-- What is being asked --
A bare number is the only acceptable answer: how many lines of these entries include "fresa"?

-- Source data --
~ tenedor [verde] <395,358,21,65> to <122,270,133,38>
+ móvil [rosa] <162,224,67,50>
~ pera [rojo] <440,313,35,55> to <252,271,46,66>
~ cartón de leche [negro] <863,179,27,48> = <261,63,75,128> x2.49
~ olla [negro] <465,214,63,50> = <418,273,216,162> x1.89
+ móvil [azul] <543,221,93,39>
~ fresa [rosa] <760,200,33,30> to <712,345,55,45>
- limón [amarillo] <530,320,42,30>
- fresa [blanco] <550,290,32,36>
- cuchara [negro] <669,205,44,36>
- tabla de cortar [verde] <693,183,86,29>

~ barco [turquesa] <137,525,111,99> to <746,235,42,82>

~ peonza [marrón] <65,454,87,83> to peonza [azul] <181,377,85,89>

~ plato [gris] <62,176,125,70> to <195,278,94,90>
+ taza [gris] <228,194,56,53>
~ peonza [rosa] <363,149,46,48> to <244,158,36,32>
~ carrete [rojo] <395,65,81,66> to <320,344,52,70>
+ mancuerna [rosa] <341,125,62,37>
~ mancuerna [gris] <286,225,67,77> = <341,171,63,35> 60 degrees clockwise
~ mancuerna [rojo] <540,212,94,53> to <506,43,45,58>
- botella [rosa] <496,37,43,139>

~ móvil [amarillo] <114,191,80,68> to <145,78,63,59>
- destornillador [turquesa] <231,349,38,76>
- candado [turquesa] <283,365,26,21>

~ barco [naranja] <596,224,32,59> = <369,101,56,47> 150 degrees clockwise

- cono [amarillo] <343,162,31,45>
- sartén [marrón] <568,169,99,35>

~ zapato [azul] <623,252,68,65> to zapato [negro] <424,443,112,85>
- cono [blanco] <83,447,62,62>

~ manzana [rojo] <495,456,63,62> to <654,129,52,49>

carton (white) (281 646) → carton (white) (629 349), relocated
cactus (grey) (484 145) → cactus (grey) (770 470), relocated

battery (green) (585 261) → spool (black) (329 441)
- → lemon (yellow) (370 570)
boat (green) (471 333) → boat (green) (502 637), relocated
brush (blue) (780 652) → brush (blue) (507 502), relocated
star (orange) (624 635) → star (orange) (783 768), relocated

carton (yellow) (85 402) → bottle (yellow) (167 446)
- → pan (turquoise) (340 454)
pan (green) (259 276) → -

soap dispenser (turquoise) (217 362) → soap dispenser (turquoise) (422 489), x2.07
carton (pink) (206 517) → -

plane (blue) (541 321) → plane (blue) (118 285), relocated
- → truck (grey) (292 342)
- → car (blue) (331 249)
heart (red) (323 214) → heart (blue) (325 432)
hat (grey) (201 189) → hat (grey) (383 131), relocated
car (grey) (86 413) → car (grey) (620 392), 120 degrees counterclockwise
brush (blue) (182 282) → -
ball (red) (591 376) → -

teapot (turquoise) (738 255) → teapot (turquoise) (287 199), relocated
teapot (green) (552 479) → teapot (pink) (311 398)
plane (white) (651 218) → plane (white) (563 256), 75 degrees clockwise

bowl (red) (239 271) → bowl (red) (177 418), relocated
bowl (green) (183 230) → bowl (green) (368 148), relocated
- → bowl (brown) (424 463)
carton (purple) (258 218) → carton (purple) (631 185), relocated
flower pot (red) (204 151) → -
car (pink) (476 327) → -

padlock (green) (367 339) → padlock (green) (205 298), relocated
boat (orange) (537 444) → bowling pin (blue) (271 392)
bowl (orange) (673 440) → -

-- Solved problem --
2